** HOW TO COMPLETE THIS TASK **
Copy every line of the records below word for word, leaving out the pictures.

── THE INPUT

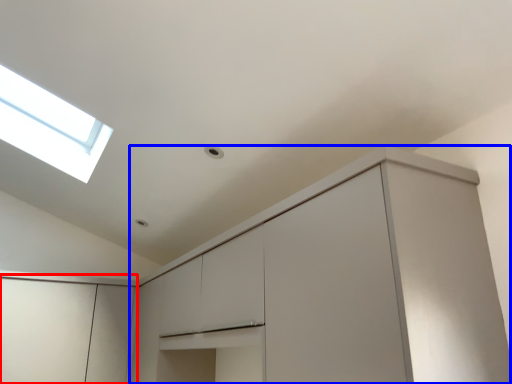
Question: Which object appears farthest to the camera in this image, cabinetry (highlighted by a red box) or cabinetry (highlighted by a blue box)?

Choices:
 (A) cabinetry
 (B) cabinetry

Answer: (A)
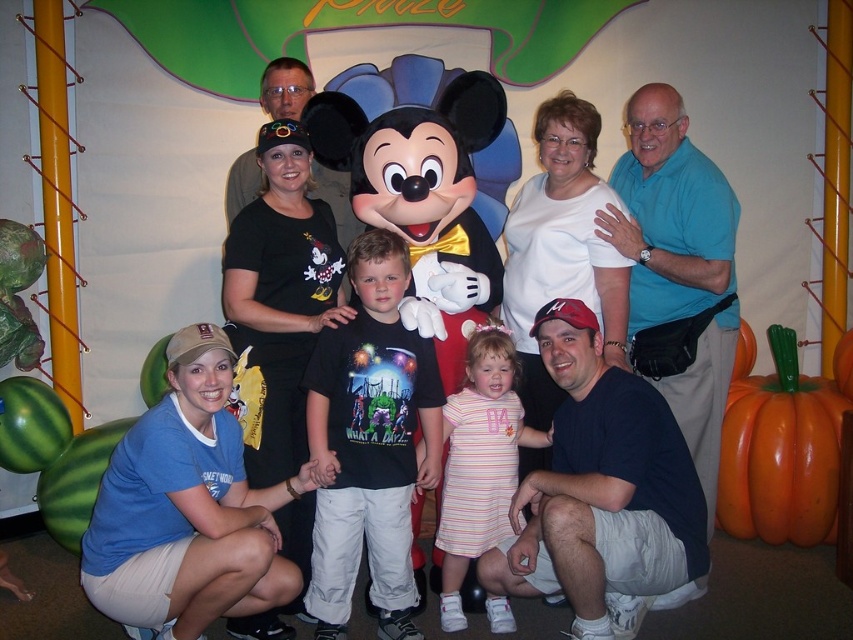
Can you confirm if matte black t-shirt at center is wider than striped cotton dress at center?

Indeed, matte black t-shirt at center has a greater width compared to striped cotton dress at center.

Is matte black t-shirt at center below striped cotton dress at center?

Incorrect, matte black t-shirt at center is not positioned below striped cotton dress at center.

In order to click on matte black t-shirt at center in this screenshot , I will do `click(508, 225)`.

Is blue cotton shirt at upper right taller than striped cotton dress at center?

Yes, blue cotton shirt at upper right is taller than striped cotton dress at center.

Where is `blue cotton shirt at upper right`? This screenshot has width=853, height=640. blue cotton shirt at upper right is located at coordinates point(677,269).

Measure the distance between blue cotton shirt at upper right and camera.

The distance of blue cotton shirt at upper right from camera is 2.66 meters.

What are the coordinates of `blue cotton shirt at upper right` in the screenshot? It's located at [677, 269].

Is blue cotton t-shirt at lower left above striped cotton dress at center?

Yes.

Who is higher up, blue cotton t-shirt at lower left or striped cotton dress at center?

blue cotton t-shirt at lower left is higher up.

Which is behind, point (206, 525) or point (451, 524)?

Point (451, 524)

Where is `blue cotton t-shirt at lower left`? The image size is (853, 640). blue cotton t-shirt at lower left is located at coordinates (187, 508).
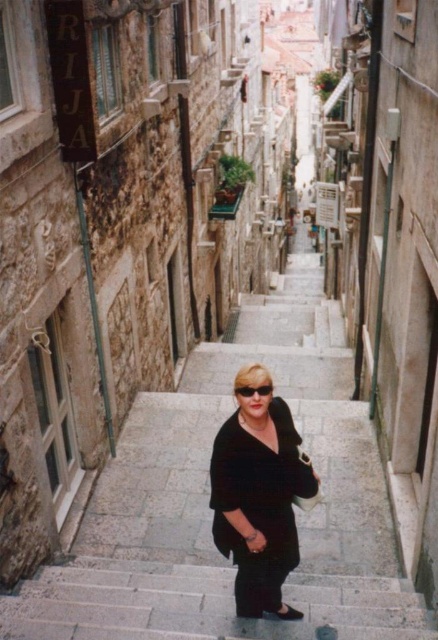
Between smooth stone stairs at center and black leather sandal at center, which one is positioned higher?

smooth stone stairs at center

Is smooth stone stairs at center below black leather sandal at center?

Incorrect, smooth stone stairs at center is not positioned below black leather sandal at center.

The height and width of the screenshot is (640, 438). I want to click on smooth stone stairs at center, so click(208, 500).

Who is positioned more to the right, black leather sandal at center or black matte sunglasses at center?

From the viewer's perspective, black leather sandal at center appears more on the right side.

Is black leather sandal at center above black matte sunglasses at center?

No, black leather sandal at center is not above black matte sunglasses at center.

The image size is (438, 640). What are the coordinates of `black leather sandal at center` in the screenshot? It's located at (282, 612).

The width and height of the screenshot is (438, 640). Identify the location of black leather sandal at center. (282, 612).

Can you confirm if stone stairs at center is positioned above black matte dress at center?

Incorrect, stone stairs at center is not positioned above black matte dress at center.

Does stone stairs at center have a greater width compared to black matte dress at center?

Indeed, stone stairs at center has a greater width compared to black matte dress at center.

The image size is (438, 640). In order to click on stone stairs at center in this screenshot , I will do `click(201, 604)`.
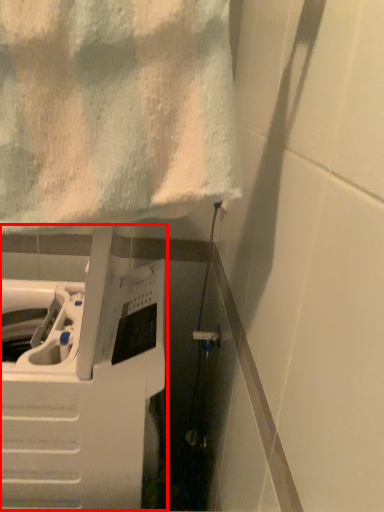
Question: From the image's perspective, considering the relative positions of appliance (annotated by the red box) and towel in the image provided, where is appliance (annotated by the red box) located with respect to the staircase?

Choices:
 (A) below
 (B) above

Answer: (A)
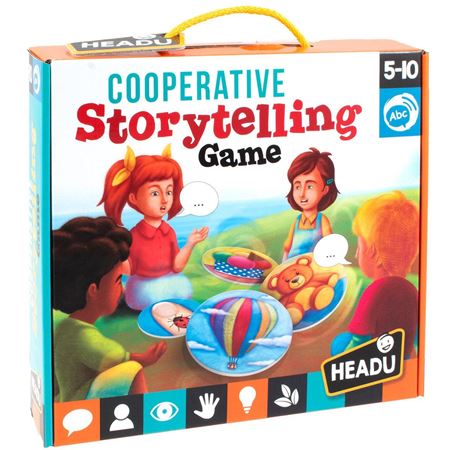
Where is `plate`? This screenshot has width=450, height=450. plate is located at coordinates (197, 326), (146, 321), (209, 256), (327, 308).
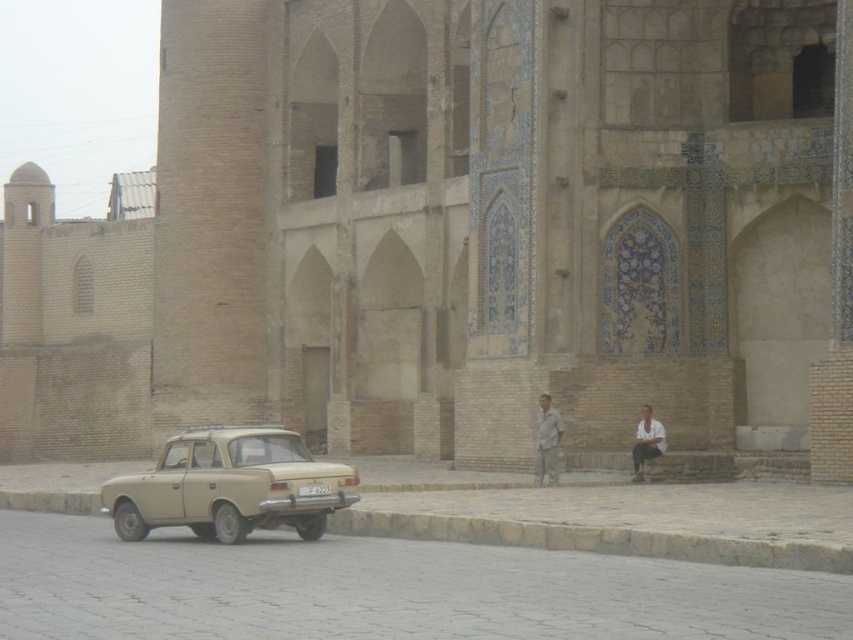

────

** COMPLETED TASK **
Question: Which object appears farthest to the camera in this image, cabinetry (highlighted by a red box) or cabinetry (highlighted by a blue box)?

Choices:
 (A) cabinetry
 (B) cabinetry

Answer: (A)
Can you confirm if matte black t-shirt at center is wider than striped cotton dress at center?

Indeed, matte black t-shirt at center has a greater width compared to striped cotton dress at center.

Is matte black t-shirt at center below striped cotton dress at center?

Incorrect, matte black t-shirt at center is not positioned below striped cotton dress at center.

In order to click on matte black t-shirt at center in this screenshot , I will do `click(508, 225)`.

Is blue cotton shirt at upper right taller than striped cotton dress at center?

Yes, blue cotton shirt at upper right is taller than striped cotton dress at center.

Where is `blue cotton shirt at upper right`? This screenshot has width=853, height=640. blue cotton shirt at upper right is located at coordinates point(677,269).

Measure the distance between blue cotton shirt at upper right and camera.

The distance of blue cotton shirt at upper right from camera is 2.66 meters.

What are the coordinates of `blue cotton shirt at upper right` in the screenshot? It's located at [677, 269].

Is blue cotton t-shirt at lower left above striped cotton dress at center?

Yes.

Who is higher up, blue cotton t-shirt at lower left or striped cotton dress at center?

blue cotton t-shirt at lower left is higher up.

Which is behind, point (206, 525) or point (451, 524)?

Point (451, 524)

Where is `blue cotton t-shirt at lower left`? The image size is (853, 640). blue cotton t-shirt at lower left is located at coordinates (187, 508).
Between smooth stone stairs at center and black leather sandal at center, which one is positioned higher?

smooth stone stairs at center

Is smooth stone stairs at center below black leather sandal at center?

Incorrect, smooth stone stairs at center is not positioned below black leather sandal at center.

The height and width of the screenshot is (640, 438). I want to click on smooth stone stairs at center, so click(208, 500).

Who is positioned more to the right, black leather sandal at center or black matte sunglasses at center?

From the viewer's perspective, black leather sandal at center appears more on the right side.

Is black leather sandal at center above black matte sunglasses at center?

No, black leather sandal at center is not above black matte sunglasses at center.

The image size is (438, 640). What are the coordinates of `black leather sandal at center` in the screenshot? It's located at (282, 612).

The width and height of the screenshot is (438, 640). Identify the location of black leather sandal at center. (282, 612).

Can you confirm if stone stairs at center is positioned above black matte dress at center?

Incorrect, stone stairs at center is not positioned above black matte dress at center.

Does stone stairs at center have a greater width compared to black matte dress at center?

Indeed, stone stairs at center has a greater width compared to black matte dress at center.

The image size is (438, 640). In order to click on stone stairs at center in this screenshot , I will do `click(201, 604)`.
Question: From the image's perspective, considering the relative positions of appliance (annotated by the red box) and towel in the image provided, where is appliance (annotated by the red box) located with respect to the staircase?

Choices:
 (A) below
 (B) above

Answer: (A)
Where is `plate`? This screenshot has width=450, height=450. plate is located at coordinates (197, 326), (146, 321), (209, 256), (327, 308).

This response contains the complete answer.